● **WHAT YOU NEED TO DO**
Each line from the one containing "(428, 440) = (340, 387): yellow" through the end of the entries below must be output exactly; no other line belongs.
##### EXERCISE INPUT
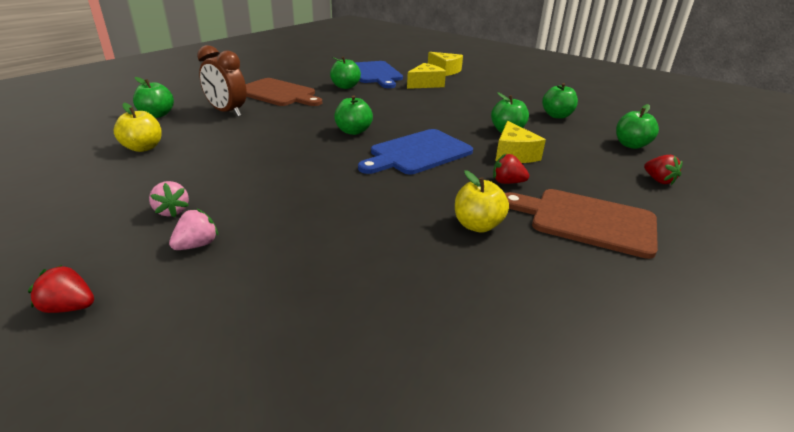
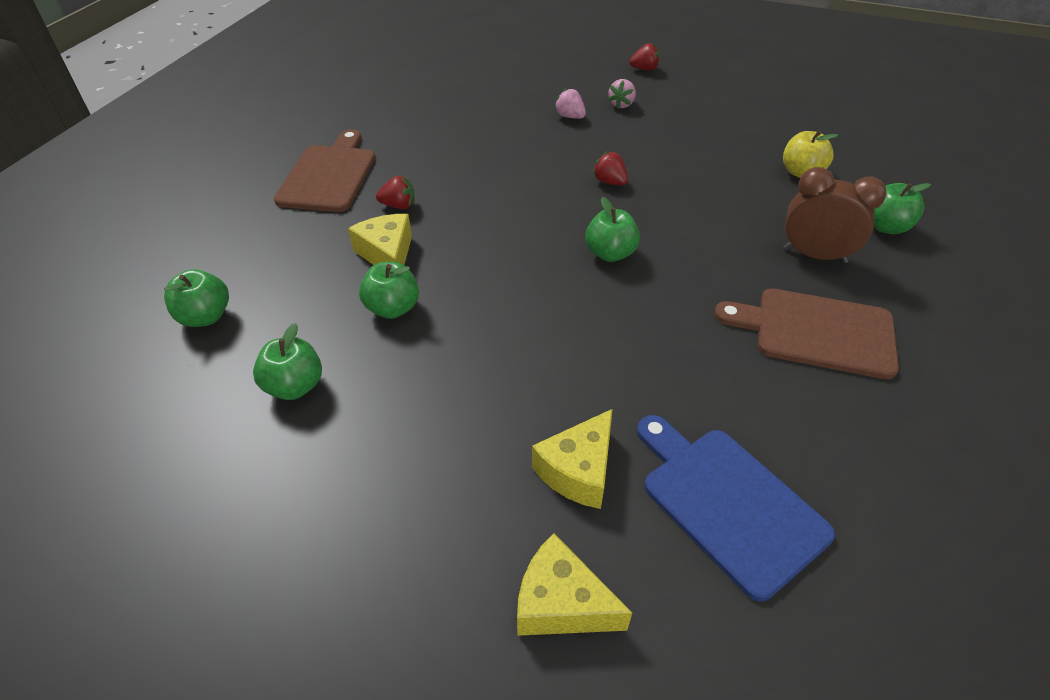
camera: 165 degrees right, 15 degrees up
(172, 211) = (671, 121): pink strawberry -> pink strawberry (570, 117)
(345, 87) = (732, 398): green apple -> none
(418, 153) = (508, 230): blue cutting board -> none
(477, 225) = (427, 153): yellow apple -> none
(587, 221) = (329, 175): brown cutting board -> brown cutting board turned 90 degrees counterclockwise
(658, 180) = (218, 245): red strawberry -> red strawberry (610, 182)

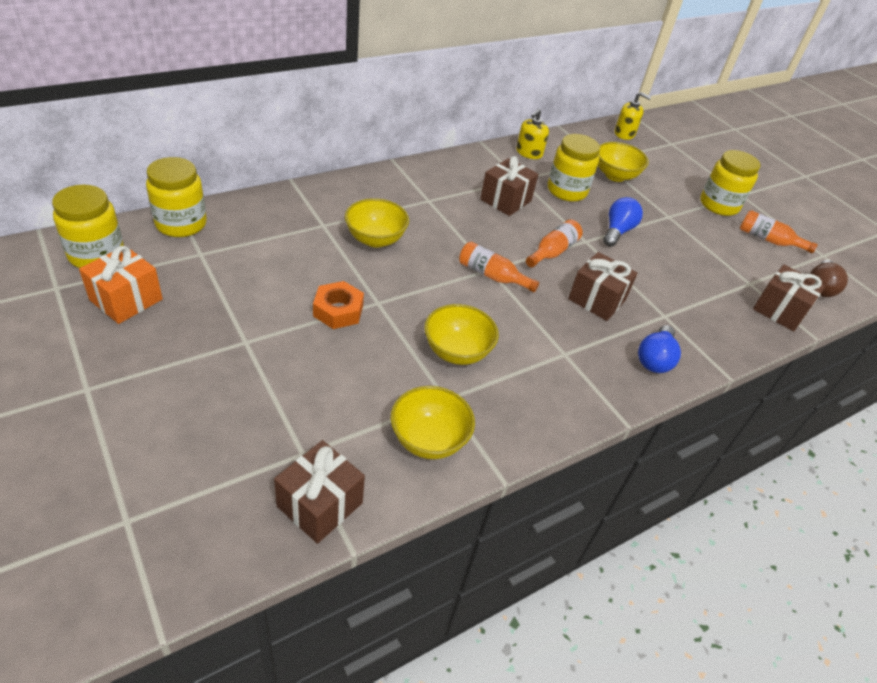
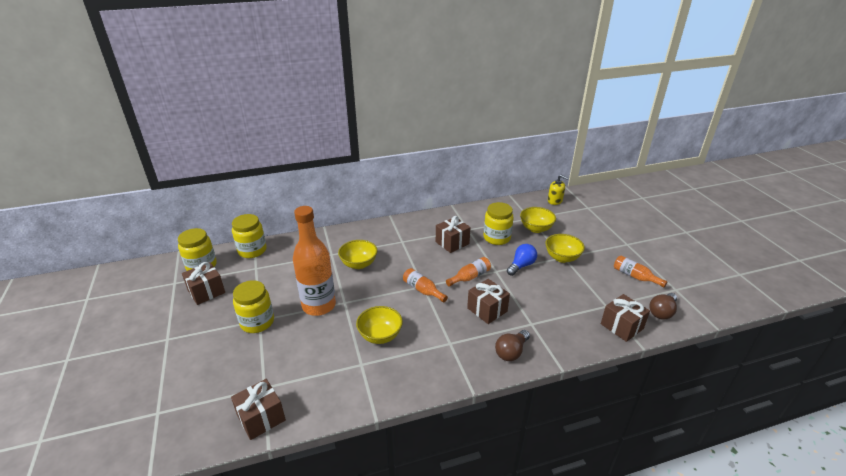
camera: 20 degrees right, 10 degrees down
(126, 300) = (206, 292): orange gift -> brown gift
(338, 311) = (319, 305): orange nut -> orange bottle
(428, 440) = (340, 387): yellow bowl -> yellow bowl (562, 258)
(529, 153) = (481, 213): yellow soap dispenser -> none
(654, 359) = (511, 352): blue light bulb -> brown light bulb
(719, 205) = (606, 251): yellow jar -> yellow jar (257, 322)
##########
● **ANSWER SECTION**
(428, 440) = (340, 387): yellow bowl -> yellow bowl (562, 258)
(529, 153) = (481, 213): yellow soap dispenser -> none
(654, 359) = (511, 352): blue light bulb -> brown light bulb
(719, 205) = (606, 251): yellow jar -> yellow jar (257, 322)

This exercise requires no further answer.